Scene difference descriptions -
= Beginning of Section =

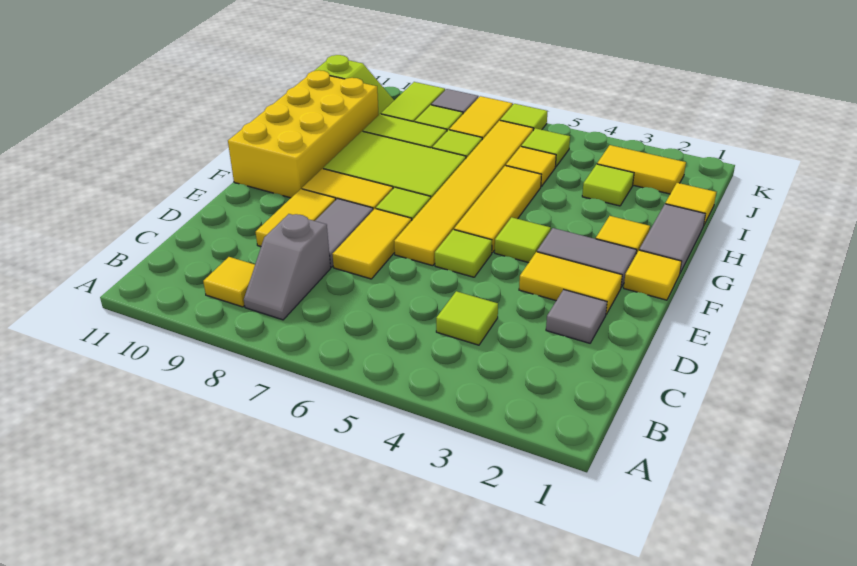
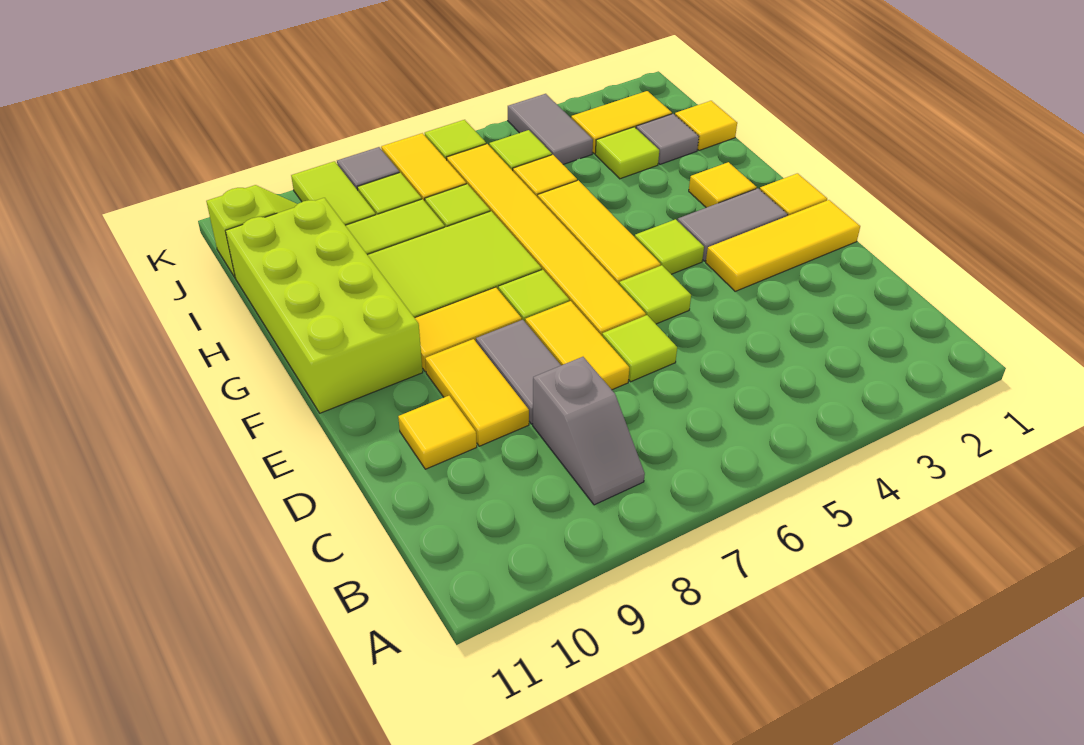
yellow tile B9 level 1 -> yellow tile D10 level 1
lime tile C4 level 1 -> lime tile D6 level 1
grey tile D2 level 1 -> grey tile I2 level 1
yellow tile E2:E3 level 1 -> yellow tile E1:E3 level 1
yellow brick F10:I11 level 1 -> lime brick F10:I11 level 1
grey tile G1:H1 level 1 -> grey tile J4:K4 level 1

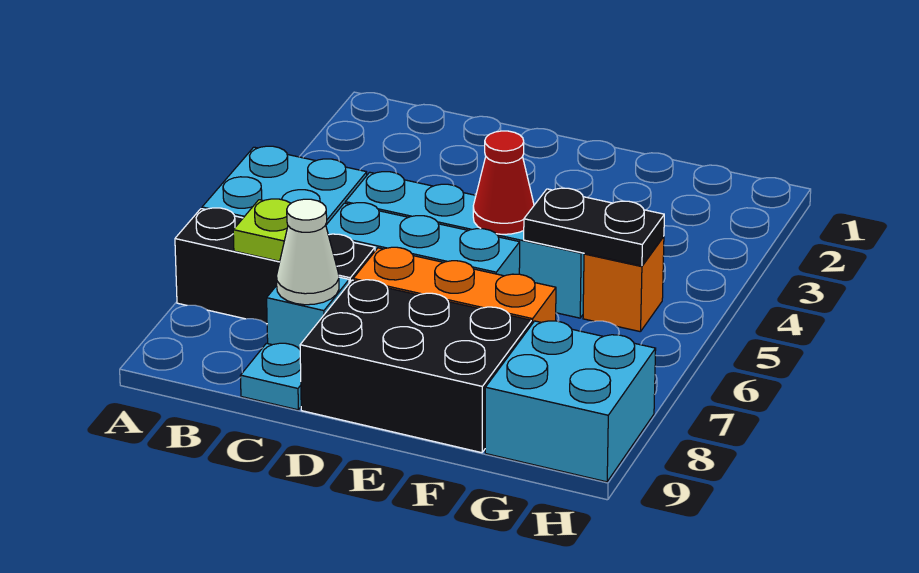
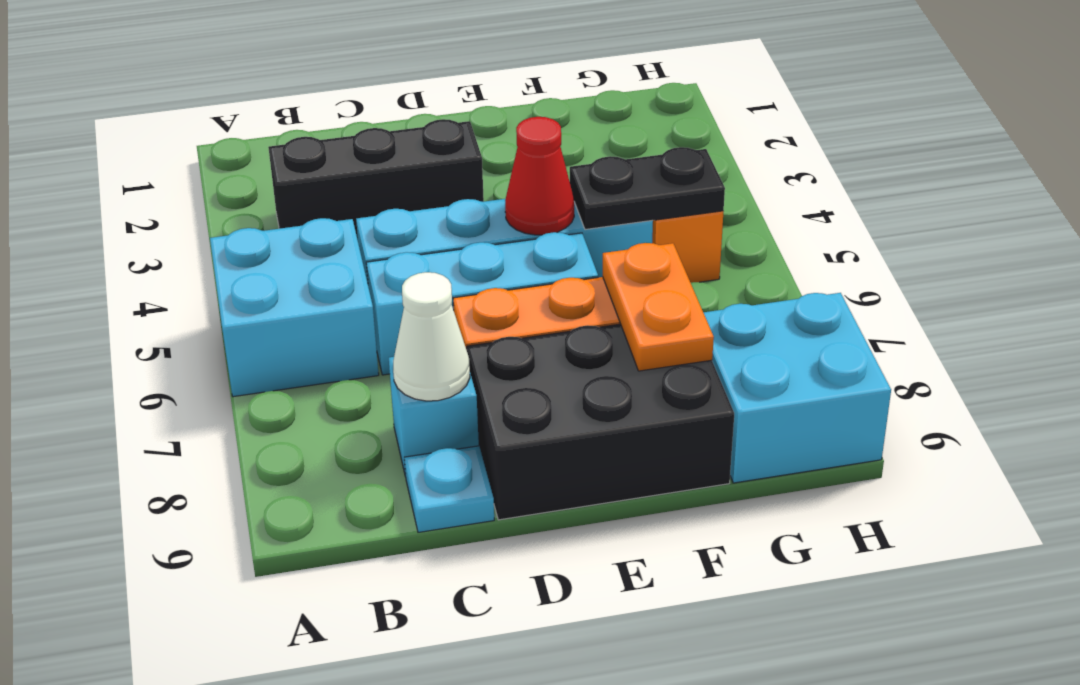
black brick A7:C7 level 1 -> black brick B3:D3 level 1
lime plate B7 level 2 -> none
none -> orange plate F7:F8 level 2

= End of Section =

Task requirements - Reproduce the records above exactly, but only from the line containing "yellow brick F10:I11" through the last line, both included, and without any pictures.

Reply -
yellow brick F10:I11 level 1 -> lime brick F10:I11 level 1
grey tile G1:H1 level 1 -> grey tile J4:K4 level 1

black brick A7:C7 level 1 -> black brick B3:D3 level 1
lime plate B7 level 2 -> none
none -> orange plate F7:F8 level 2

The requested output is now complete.